Material shown:
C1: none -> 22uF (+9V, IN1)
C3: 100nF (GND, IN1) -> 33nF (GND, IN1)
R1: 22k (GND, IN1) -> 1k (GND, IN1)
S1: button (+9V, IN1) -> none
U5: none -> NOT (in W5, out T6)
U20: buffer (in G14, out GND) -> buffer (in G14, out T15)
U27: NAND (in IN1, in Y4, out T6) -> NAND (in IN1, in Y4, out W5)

---

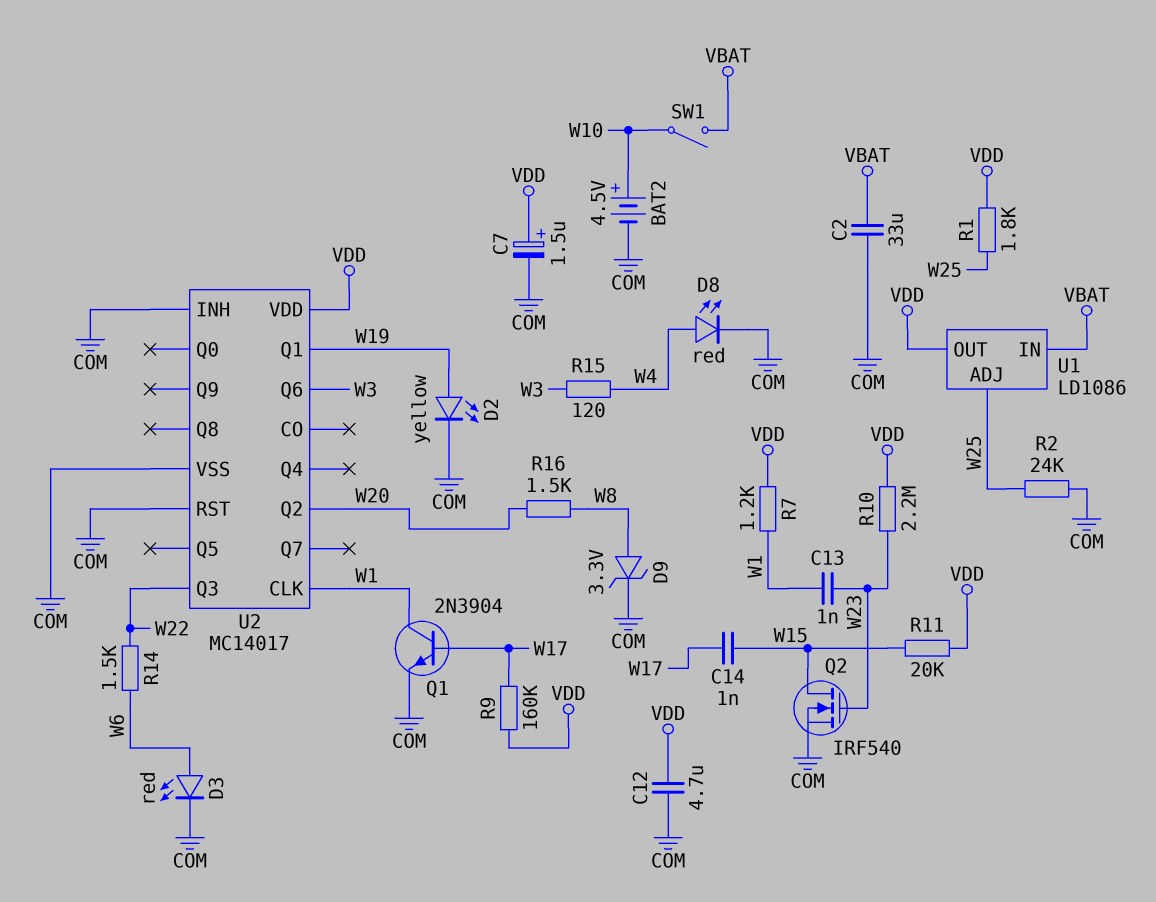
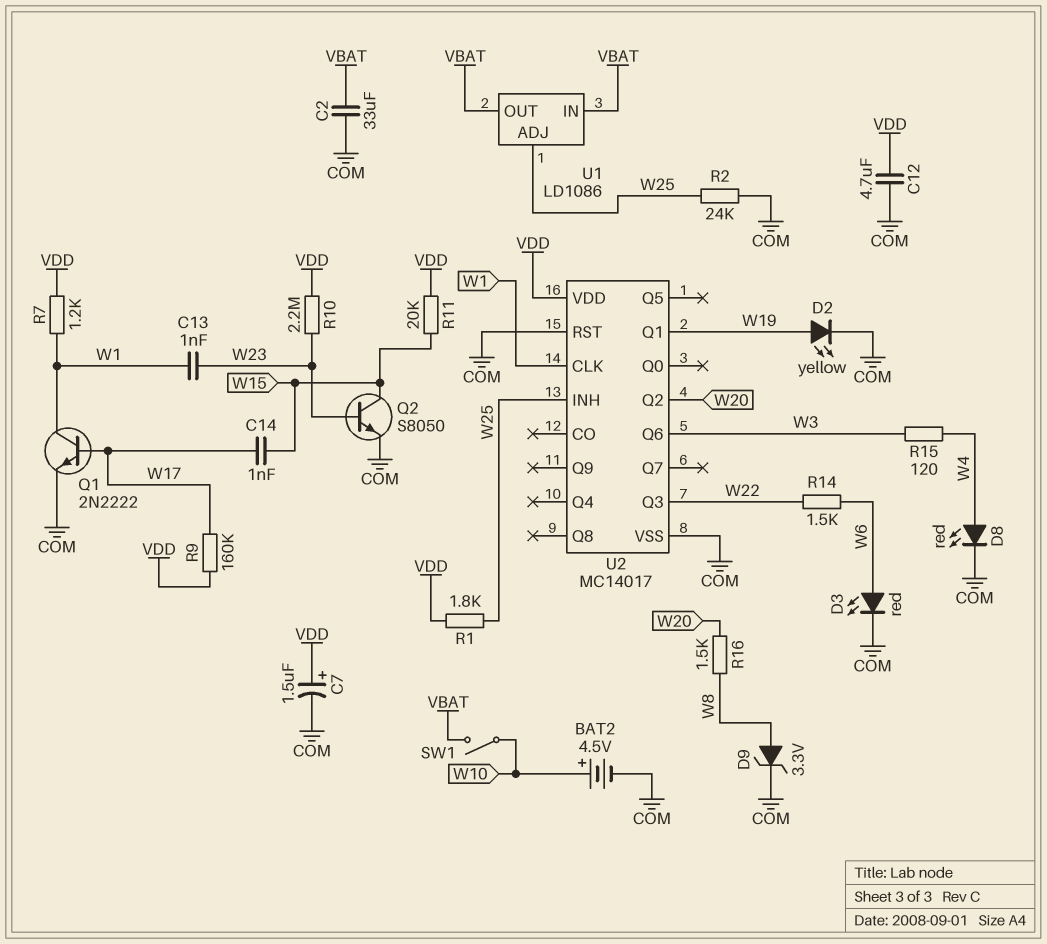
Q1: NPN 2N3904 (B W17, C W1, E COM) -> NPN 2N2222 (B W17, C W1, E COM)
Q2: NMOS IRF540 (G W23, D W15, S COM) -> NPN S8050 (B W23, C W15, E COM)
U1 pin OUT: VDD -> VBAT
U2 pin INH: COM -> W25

Goal of the exercise: Using the entries above, give back exactly the line containing "Q2: NMOS IRF540", the line containing "U2 pin INH: COM -> W25", and every line between them, and nothing else.

Result below:
Q2: NMOS IRF540 (G W23, D W15, S COM) -> NPN S8050 (B W23, C W15, E COM)
U1 pin OUT: VDD -> VBAT
U2 pin INH: COM -> W25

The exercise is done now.